* _DATA SHOWN_
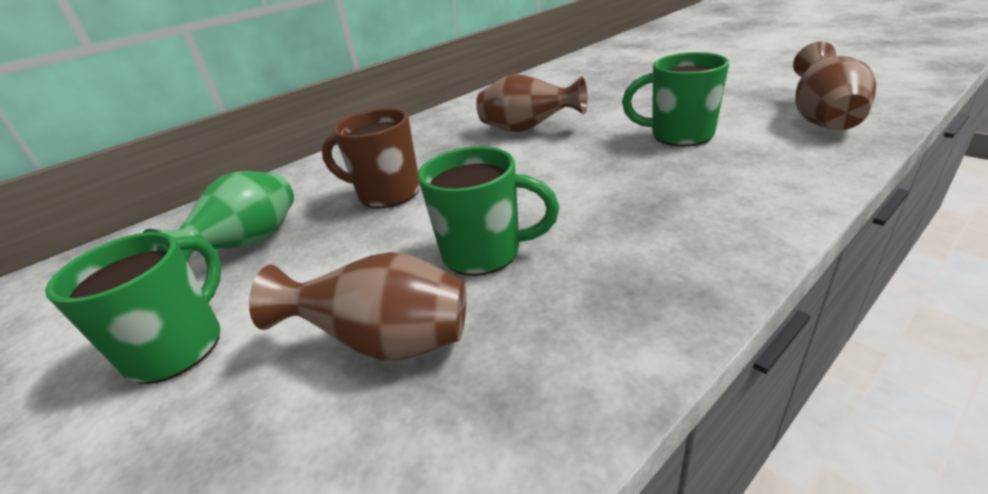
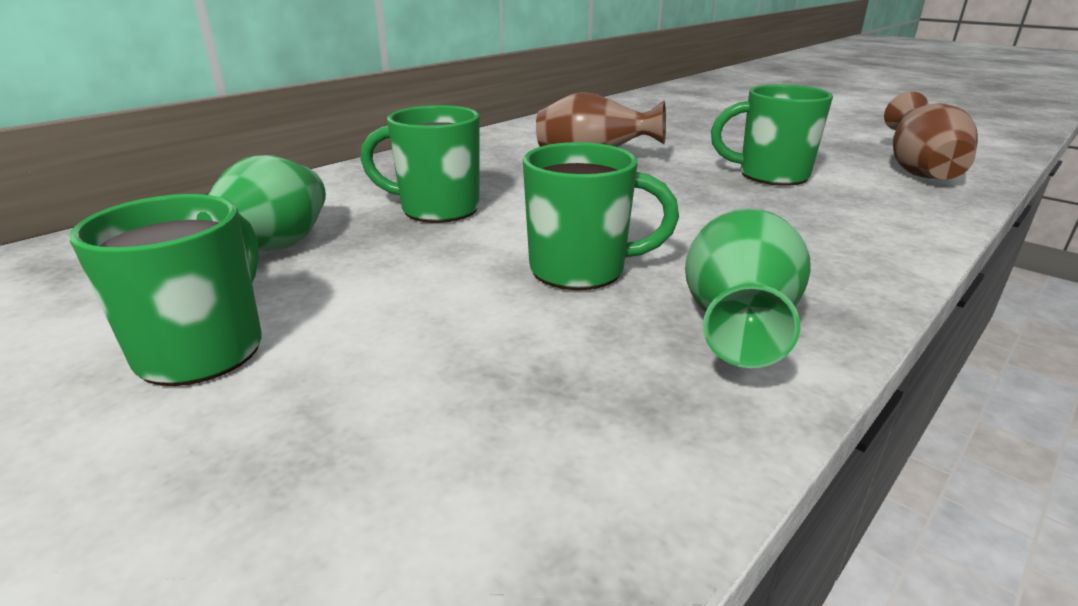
camera: 10 degrees left, 5 degrees down
brown vase [249,252,466,360] -> none
brown mug [322,108,420,208] -> green mug [360,105,480,223]
none -> green vase [685,208,811,368]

* _PROBLEM DETAILS_
The expected output is the full data above, reproduced exactly with no images.

* _RESULT OF THE EXERCISE_
camera: 10 degrees left, 5 degrees down
brown vase [249,252,466,360] -> none
brown mug [322,108,420,208] -> green mug [360,105,480,223]
none -> green vase [685,208,811,368]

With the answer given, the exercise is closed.